**Activity:** Your answer must be every line of the data that contains "turquoise".

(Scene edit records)
------------------------------------------------
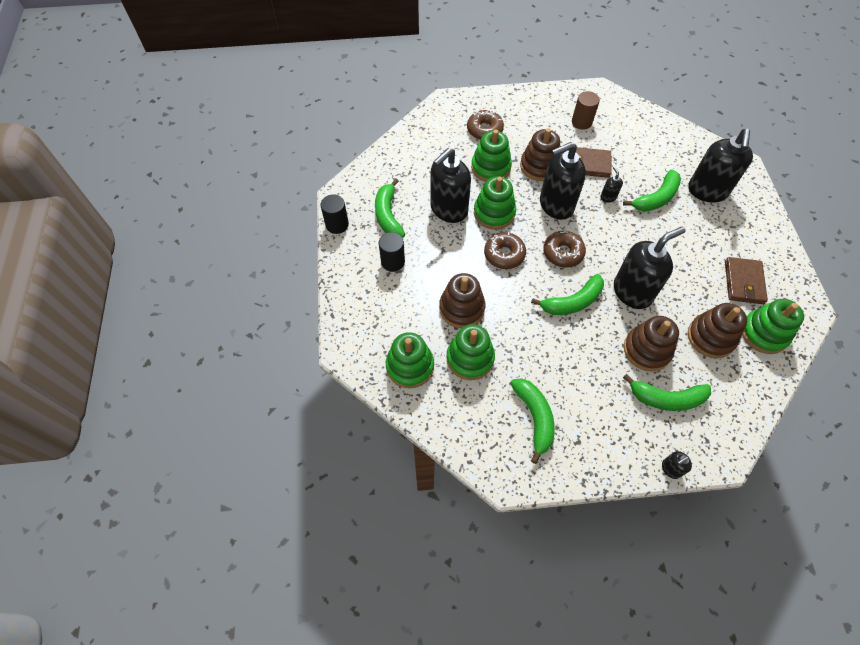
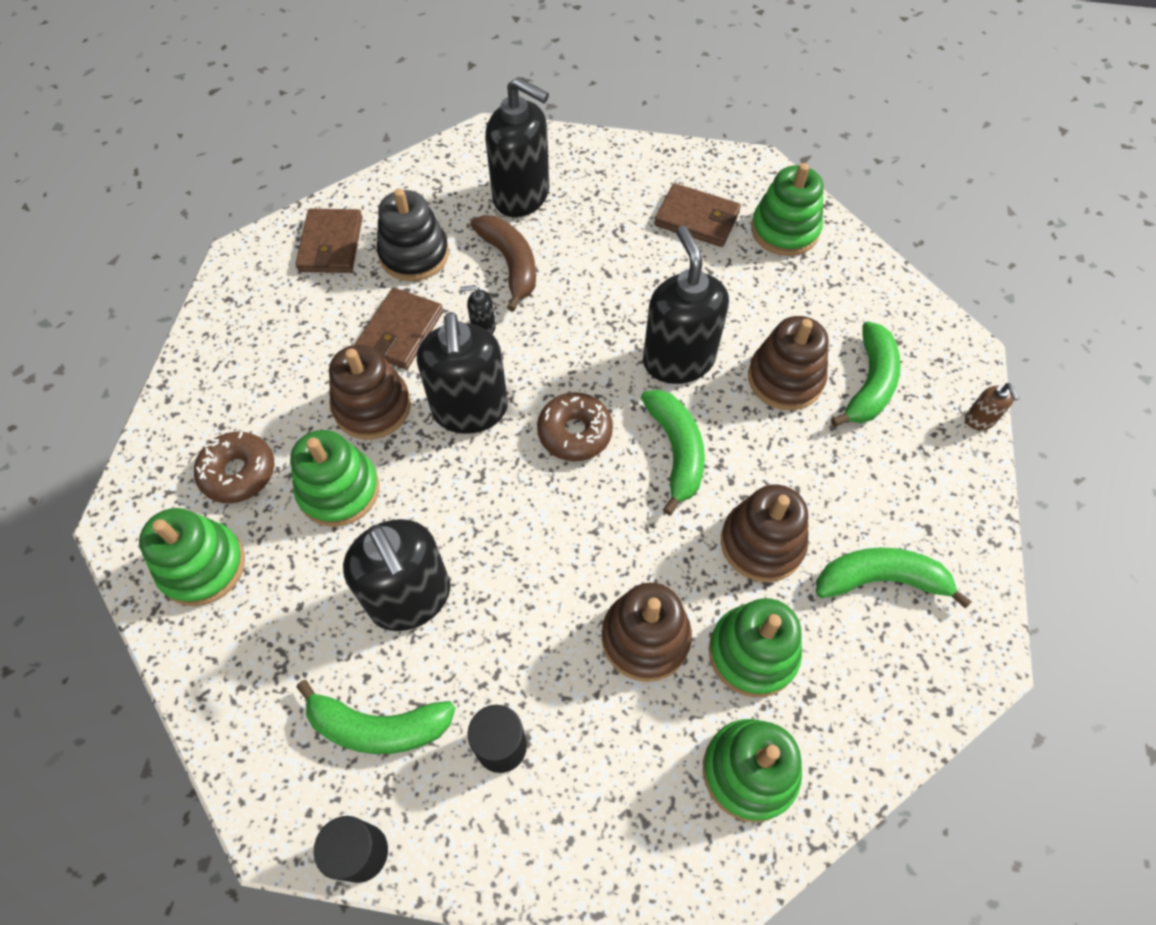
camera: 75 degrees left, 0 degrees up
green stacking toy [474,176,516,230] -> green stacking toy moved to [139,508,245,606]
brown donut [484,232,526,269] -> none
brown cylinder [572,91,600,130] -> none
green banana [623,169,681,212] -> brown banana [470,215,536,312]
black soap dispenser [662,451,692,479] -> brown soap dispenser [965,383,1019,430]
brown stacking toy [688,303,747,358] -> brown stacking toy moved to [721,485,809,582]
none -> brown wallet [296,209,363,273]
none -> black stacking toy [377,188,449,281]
------------------------------------------------
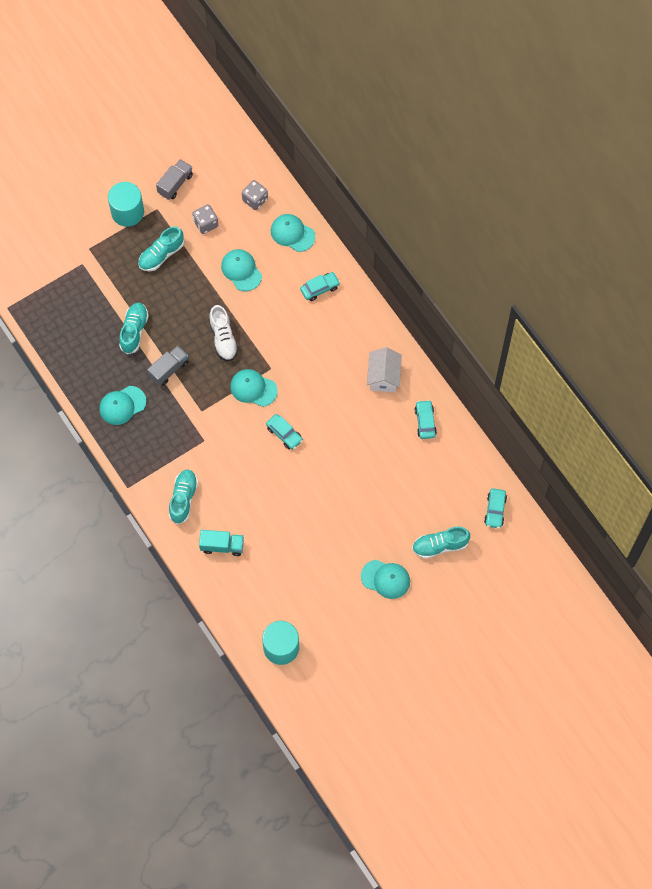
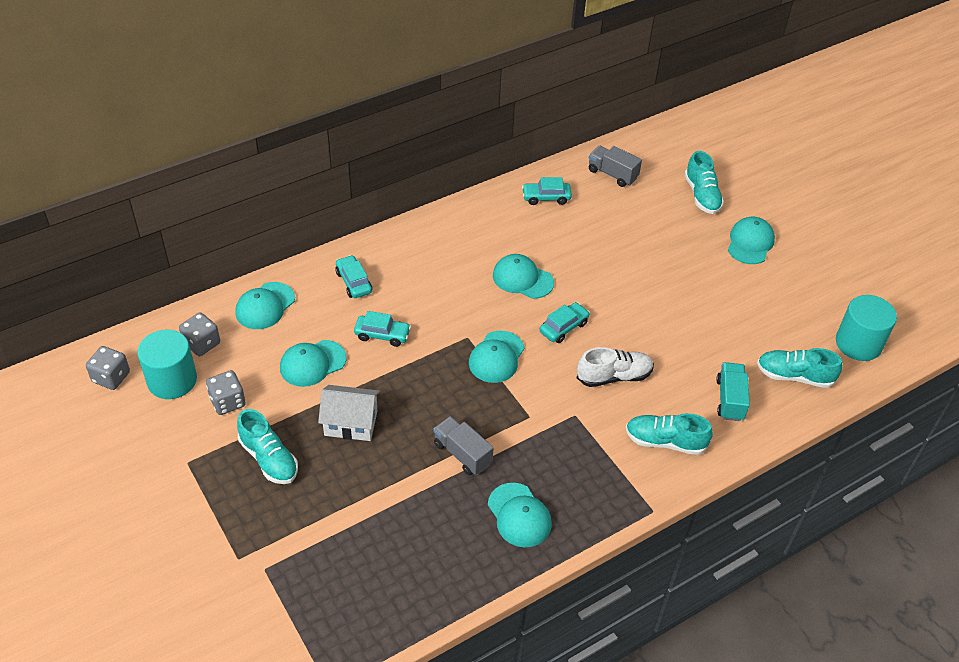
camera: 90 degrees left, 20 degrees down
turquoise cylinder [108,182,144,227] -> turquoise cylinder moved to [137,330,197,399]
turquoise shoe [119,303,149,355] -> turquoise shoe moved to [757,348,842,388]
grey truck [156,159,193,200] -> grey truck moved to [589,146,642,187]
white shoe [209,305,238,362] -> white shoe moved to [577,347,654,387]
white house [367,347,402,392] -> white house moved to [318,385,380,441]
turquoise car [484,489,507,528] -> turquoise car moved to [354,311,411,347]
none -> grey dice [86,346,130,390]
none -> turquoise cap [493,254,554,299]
------------------------------------------------
**Result of the exercise:**
turquoise cylinder [108,182,144,227] -> turquoise cylinder moved to [137,330,197,399]
turquoise shoe [119,303,149,355] -> turquoise shoe moved to [757,348,842,388]
turquoise car [484,489,507,528] -> turquoise car moved to [354,311,411,347]
none -> turquoise cap [493,254,554,299]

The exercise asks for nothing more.